▸ Goal:
Copy out the listing below word for word, every line of it, with nothing changed.

▸ Data shown:
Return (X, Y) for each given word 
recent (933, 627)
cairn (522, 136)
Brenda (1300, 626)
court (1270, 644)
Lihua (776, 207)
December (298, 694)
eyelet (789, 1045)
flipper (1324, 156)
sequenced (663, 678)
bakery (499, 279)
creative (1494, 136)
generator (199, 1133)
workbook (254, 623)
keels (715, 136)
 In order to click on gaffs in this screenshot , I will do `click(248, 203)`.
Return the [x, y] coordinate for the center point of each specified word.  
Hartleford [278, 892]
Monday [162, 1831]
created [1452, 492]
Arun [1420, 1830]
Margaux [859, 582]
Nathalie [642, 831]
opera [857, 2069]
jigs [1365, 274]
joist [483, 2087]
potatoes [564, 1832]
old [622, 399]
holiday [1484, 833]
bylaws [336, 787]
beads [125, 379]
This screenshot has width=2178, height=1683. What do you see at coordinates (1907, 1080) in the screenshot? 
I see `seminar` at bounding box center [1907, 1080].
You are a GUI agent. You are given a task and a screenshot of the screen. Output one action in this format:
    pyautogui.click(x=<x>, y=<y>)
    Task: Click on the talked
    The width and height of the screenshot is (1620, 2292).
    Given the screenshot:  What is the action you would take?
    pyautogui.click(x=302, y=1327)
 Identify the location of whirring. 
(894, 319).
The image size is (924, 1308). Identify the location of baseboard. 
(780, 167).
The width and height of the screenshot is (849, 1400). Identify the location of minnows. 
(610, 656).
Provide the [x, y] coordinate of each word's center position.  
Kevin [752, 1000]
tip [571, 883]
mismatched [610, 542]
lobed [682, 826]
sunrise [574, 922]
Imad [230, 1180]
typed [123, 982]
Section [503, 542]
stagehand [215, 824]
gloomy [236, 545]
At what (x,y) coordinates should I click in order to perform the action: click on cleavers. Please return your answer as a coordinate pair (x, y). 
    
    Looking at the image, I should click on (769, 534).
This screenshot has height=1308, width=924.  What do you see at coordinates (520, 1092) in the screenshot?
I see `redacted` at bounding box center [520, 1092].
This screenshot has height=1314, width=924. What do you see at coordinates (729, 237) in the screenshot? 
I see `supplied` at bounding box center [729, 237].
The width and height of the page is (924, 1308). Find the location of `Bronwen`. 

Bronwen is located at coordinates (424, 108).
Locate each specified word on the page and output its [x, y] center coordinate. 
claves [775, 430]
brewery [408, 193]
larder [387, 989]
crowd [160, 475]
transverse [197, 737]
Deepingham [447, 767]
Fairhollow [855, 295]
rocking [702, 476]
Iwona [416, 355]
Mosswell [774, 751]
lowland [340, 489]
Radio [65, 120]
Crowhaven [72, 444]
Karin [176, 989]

▸ Finished task:
Return (X, Y) for each given word 
recent (933, 627)
cairn (522, 136)
Brenda (1300, 626)
court (1270, 644)
Lihua (776, 207)
December (298, 694)
eyelet (789, 1045)
flipper (1324, 156)
sequenced (663, 678)
bakery (499, 279)
creative (1494, 136)
generator (199, 1133)
workbook (254, 623)
keels (715, 136)
 In order to click on gaffs in this screenshot , I will do `click(248, 203)`.
Return the [x, y] coordinate for the center point of each specified word.  
Hartleford [278, 892]
Monday [162, 1831]
created [1452, 492]
Arun [1420, 1830]
Margaux [859, 582]
Nathalie [642, 831]
opera [857, 2069]
jigs [1365, 274]
joist [483, 2087]
potatoes [564, 1832]
old [622, 399]
holiday [1484, 833]
bylaws [336, 787]
beads [125, 379]
This screenshot has width=2178, height=1683. What do you see at coordinates (1907, 1080) in the screenshot? 
I see `seminar` at bounding box center [1907, 1080].
You are a GUI agent. You are given a task and a screenshot of the screen. Output one action in this format:
    pyautogui.click(x=<x>, y=<y>)
    Task: Click on the talked
    The width and height of the screenshot is (1620, 2292).
    Given the screenshot:  What is the action you would take?
    pyautogui.click(x=302, y=1327)
 Identify the location of whirring. 
(894, 319).
The image size is (924, 1308). Identify the location of baseboard. 
(780, 167).
The width and height of the screenshot is (849, 1400). Identify the location of minnows. 
(610, 656).
Provide the [x, y] coordinate of each word's center position.  
Kevin [752, 1000]
tip [571, 883]
mismatched [610, 542]
lobed [682, 826]
sunrise [574, 922]
Imad [230, 1180]
typed [123, 982]
Section [503, 542]
stagehand [215, 824]
gloomy [236, 545]
At what (x,y) coordinates should I click in order to perform the action: click on cleavers. Please return your answer as a coordinate pair (x, y). 
    
    Looking at the image, I should click on (769, 534).
This screenshot has height=1308, width=924.  What do you see at coordinates (520, 1092) in the screenshot?
I see `redacted` at bounding box center [520, 1092].
This screenshot has height=1314, width=924. What do you see at coordinates (729, 237) in the screenshot? 
I see `supplied` at bounding box center [729, 237].
The width and height of the page is (924, 1308). Find the location of `Bronwen`. 

Bronwen is located at coordinates (424, 108).
Locate each specified word on the page and output its [x, y] center coordinate. 
claves [775, 430]
brewery [408, 193]
larder [387, 989]
crowd [160, 475]
transverse [197, 737]
Deepingham [447, 767]
Fairhollow [855, 295]
rocking [702, 476]
Iwona [416, 355]
Mosswell [774, 751]
lowland [340, 489]
Radio [65, 120]
Crowhaven [72, 444]
Karin [176, 989]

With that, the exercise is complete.